Identify every line in the records that contains the string "major" and copy each of those lines. Case counts.

Saved data entries
** Begin **
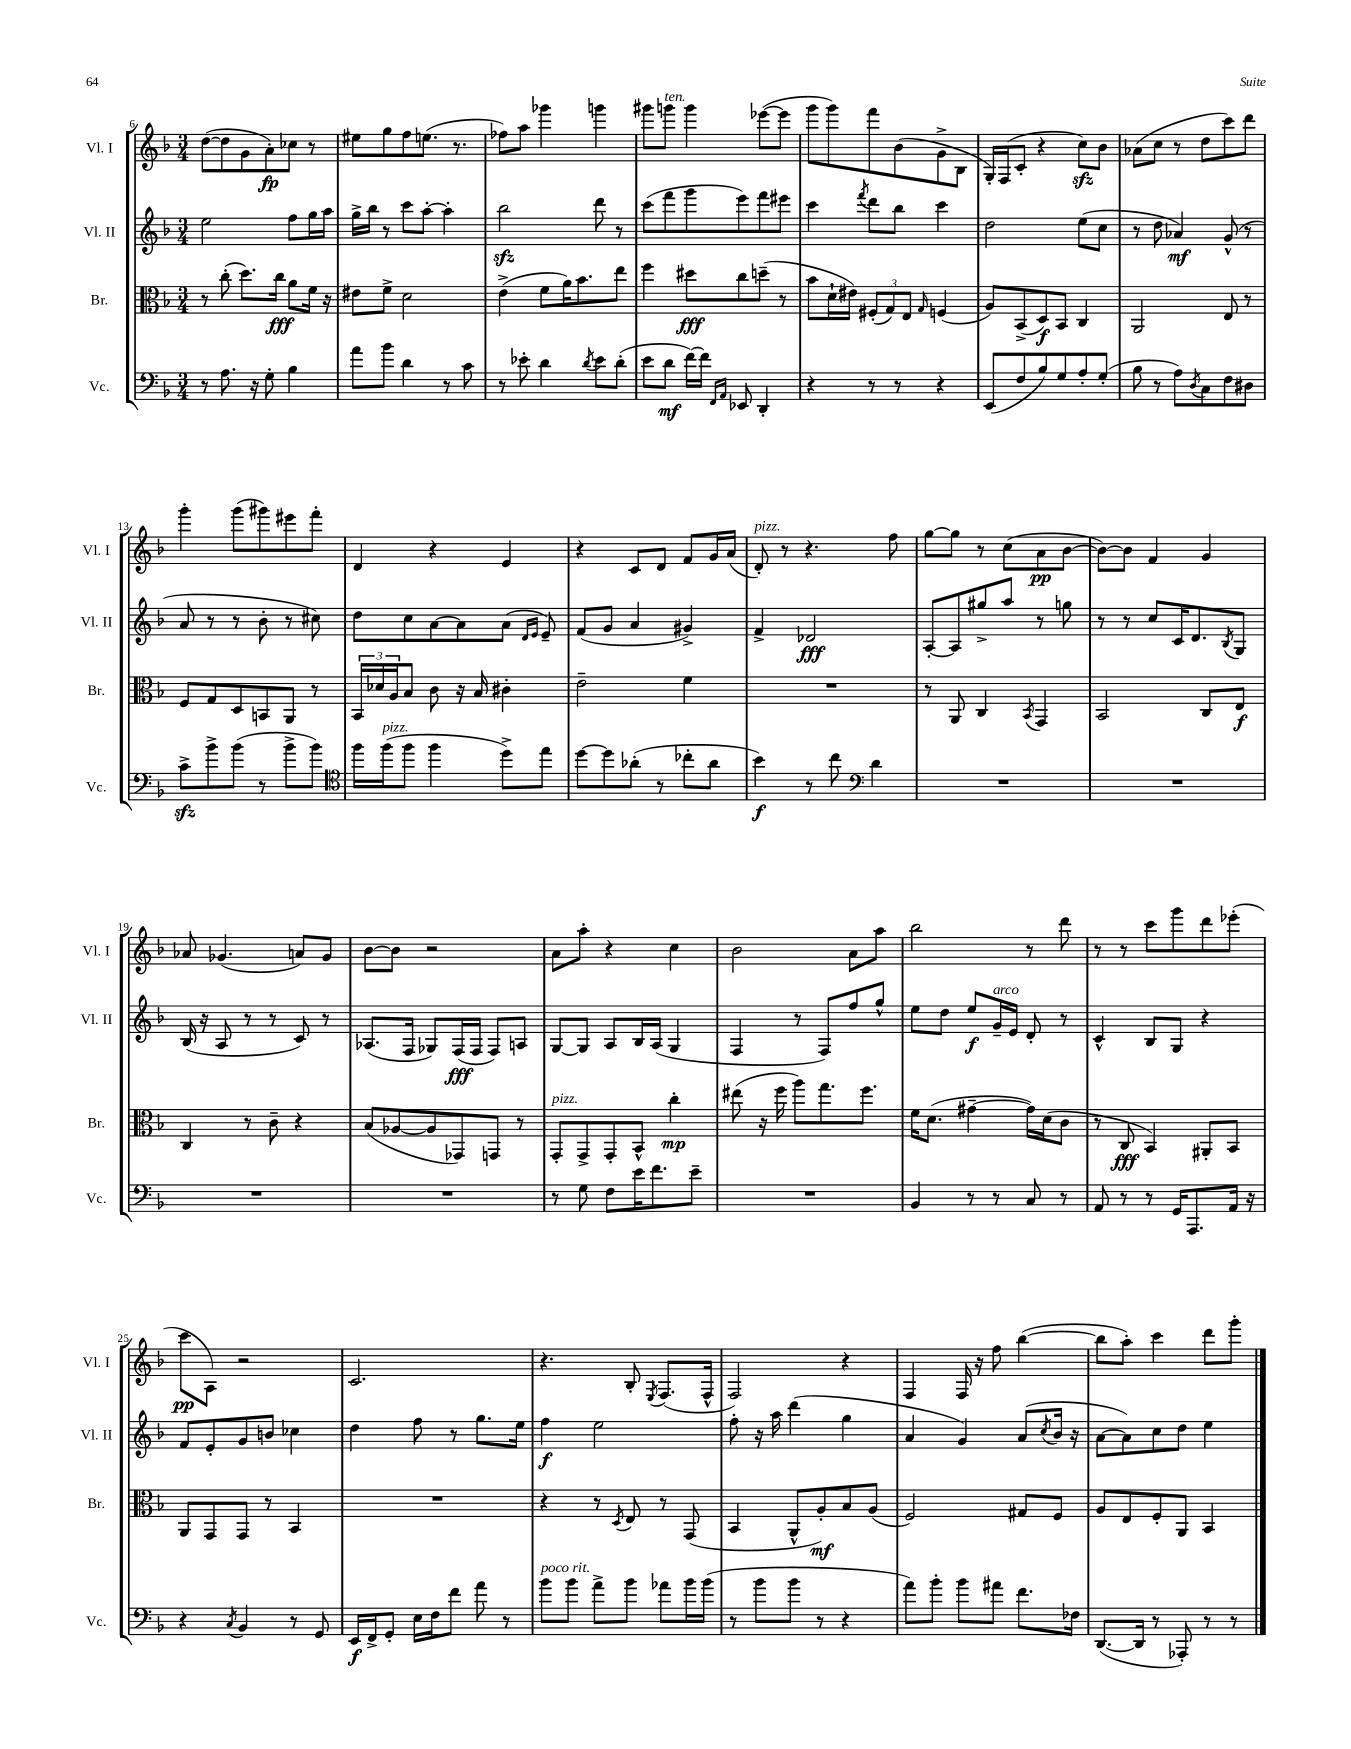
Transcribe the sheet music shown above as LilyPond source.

<<
\new StaffGroup <<
\new Staff = "s0" \with { instrumentName = "Vl. I" shortInstrumentName = "Vl. I" } {
    \clef treble \key f \major \numericTimeSignature \time 3/4
    d''8~( d''8 g'8 a'8-.\fp) ces''8 r8 |
    eis''8 g''8 f''8 e''8.( r8. |
    fes''8) a''8 ges'''4 g'''4 |
    gis'''8 g'''8^\markup { \italic "ten." } g'''4 ees'''8~( ees'''8 |
    g'''8 g'''8) f'''8 bes'8( g'8-> bes8 |
    g16-.) f16( c'8-. r4 c''8\sfz) bes'8 |
    aes'8( c''8 r8 d''8 c'''8) d'''8 |
    g'''4-. g'''8( gis'''8) eis'''8 f'''8-. |
    d'4 r4 e'4 |
    r4 c'8 d'8 f'8 g'16 a'16( |
    d'8-.^\markup { \italic "pizz." }) r8 r4. f''8 |
    g''8~ g''8 r8 c''8( a'8\pp bes'8~ |
    bes'8~) bes'8 f'4 g'4 |
    aes'8 ges'4.( a'8) ges'8 |
    bes'8~ bes'8 r2 |
    a'8 a''8-. r4 c''4 |
    bes'2 a'8 a''8 |
    bes''2 r8 d'''8 |
    r8 r8 c'''8 g'''8 d'''8 ees'''8-.( |
    c'''8\pp a8) r2 |
    c'2. |
    r4. bes8-. \acciaccatura { e8 } f8.( f16-^ |
    f2) r4 |
    f4 f16 r16 f''8 bes''4~( |
    bes''8 a''8-.) c'''4 d'''8 g'''8-. \bar "|." |
}
\new Staff = "s1" \with { instrumentName = "Vl. II" shortInstrumentName = "Vl. II" } {
    \clef treble \key f \major \numericTimeSignature \time 3/4
    e''2 f''8 g''16 a''16 |
    g''16-> bes''16 r8 c'''8 a''8~-. a''4-. |
    bes''2\sfz d'''8 r8 |
    c'''8( f'''8 g'''8 e'''8) f'''8 eis'''8 |
    c'''4 \acciaccatura { f'''8 } d'''8 bes''8 c'''4 |
    d''2 e''8( c''8 |
    r8 d''8 aes'4\mf) g'8-^( r8 |
    a'8 r8 r8 bes'8-. r8 cis''8) |
    d''8 c''8 a'8~ a'8 a'8( \grace { d'16 e'16 } e'8--) |
    f'8( g'8 a'4 gis'4->) |
    f'4-> des'2\fff |
    a8~-. a8 gis''8-> a''8 r8 g''8 |
    r8 r8 c''8 c'16 d'8. \acciaccatura { bes8 } g8 |
    bes16( r16 a8 r8 r8 c'8) r8 |
    aes8.( f16 ges8) f16\fff( f16 f8) a8 |
    g8~ g8 a8 bes16 a16( g4 |
    f4 r8 f8) f''8 g''8-^ |
    e''8 d''8 e''8\f g'16--^\markup { \italic "arco" } e'16 d'8-. r8 |
    c'4-^ bes8 g8 r4 |
    f'8 e'8-. g'8 b'8 ces''4 |
    d''4 f''8 r8 g''8. e''16 |
    f''4\f e''2 |
    f''8-. r16 a''16 d'''4( g''4 |
    a'4 g'4) a'8( \acciaccatura { c''8 } bes'16 r16 |
    a'8~ a'8) c''8 d''8 e''4 \bar "|." |
}
\new Staff = "s2" \with { instrumentName = "Br." shortInstrumentName = "Br." } {
    \clef alto \key f \major \numericTimeSignature \time 3/4
    r8 c''8-.( d''8.) c''16\fff a'8 f'16 r16 |
    eis'8 f'8-> d'2 |
    e'4->( f'8 a'16) bes'8. e''8 |
    f''4 dis''8\fff c''8 d''8--( r8 |
    bes'8 d'16-! eis'16) \tuplet 3/2 { fis8-.( g8) e8 } \grace { g16 } f4( |
    a8) bes,8->( d8\f) bes,8 c4 |
    a,2 e8 r8 |
    f8 g8 d8 b,8 a,8 r8 |
    \tuplet 3/2 { bes,16 des'16 a16 } bes8 c'8 r16 bes16 cis'4-. |
    e'2-- f'4 |
    R2. |
    r8 a,8 c4 \acciaccatura { bes,8 } g,4 |
    bes,2 c8 e8\f |
    c4 r8 c'8-- r4 |
    bes8( aes8~ aes8 ges,8) g,8 r8 |
    g,8-.^\markup { \italic "pizz." } g,8-> g,8-. bes,8-^ c''4-.\mp |
    eis''8( r16 f''16 a''8) g''8. f''8. |
    f'16 d'8.( gis'4~-- gis'16) d'16( c'8 |
    r8 c8\fff bes,4) ais,8-. bes,8 |
    a,8 g,8 g,8 r8 bes,4 |
    R2. |
    r4 r8 \acciaccatura { d8 } e8 r8 g,8( |
    bes,4 a,8-^ a8-.\mf) bes8 a8( |
    f2) gis8 f8 |
    a8 e8 f8-. a,8 bes,4 \bar "|." |
}
\new Staff = "s3" \with { instrumentName = "Vc." shortInstrumentName = "Vc." } {
    \clef bass \key f \major \numericTimeSignature \time 3/4
    r8 a8. r16 g8-. bes4 |
    a'8 bes'8 d'4 r8 c'8 |
    r8 ees'8-. d'4 \acciaccatura { d'8 } ees'8 d'8-.( |
    e'8 d'8\mf f'16~) f'16 \grace { f,16 a,16 } ees,8 d,4-. |
    r4 r8 r8 r4 |
    e,8( f8 bes8) g8 a8-. g8-.( |
    bes8 r8 a8) \acciaccatura { d8 } c8 f8 dis8 |
    c'8->\sfz bes'8-> bes'8( r8 bes'8-> bes'8) |
    \clef tenor f''16 f''16^\markup { \italic "pizz." }( f''8 f''4 d''8->) e''8 |
    d''8~ d''8 aes'8-.( r8 ces''8-. aes'8 |
    bes'4\f) r8 c''8 \clef bass d'4 |
    R2. |
    R2. |
    R2. |
    R2. |
    r8 g8 f8 e'16 f'8. e'8-- |
    R2. |
    bes,4 r8 r8 c8 r8 |
    a,8 r8 r8 g,16 a,,8. a,16 r16 |
    r4 \acciaccatura { c8 } bes,4 r8 g,8 |
    e,16\f f,16-> g,8-. e16 f16 f'8 a'8 r8 |
    bes'8^\markup { \italic "poco rit." } bes'8 a'8-> bes'8 aes'8 bes'16 bes'16( |
    r8 bes'8 bes'8 r8 r4 |
    a'8) bes'8-. bes'8 ais'8 f'8. fes16 |
    d,8.~( d,16 r8 aes,,8-.) r8 r8 \bar "|." |
}
>>
>>
\layout { \context { \Score currentBarNumber = #6 } }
** End **
#### Answer:
    \clef treble \key f \major \numericTimeSignature \time 3/4
    \clef treble \key f \major \numericTimeSignature \time 3/4
    \clef alto \key f \major \numericTimeSignature \time 3/4
    \clef bass \key f \major \numericTimeSignature \time 3/4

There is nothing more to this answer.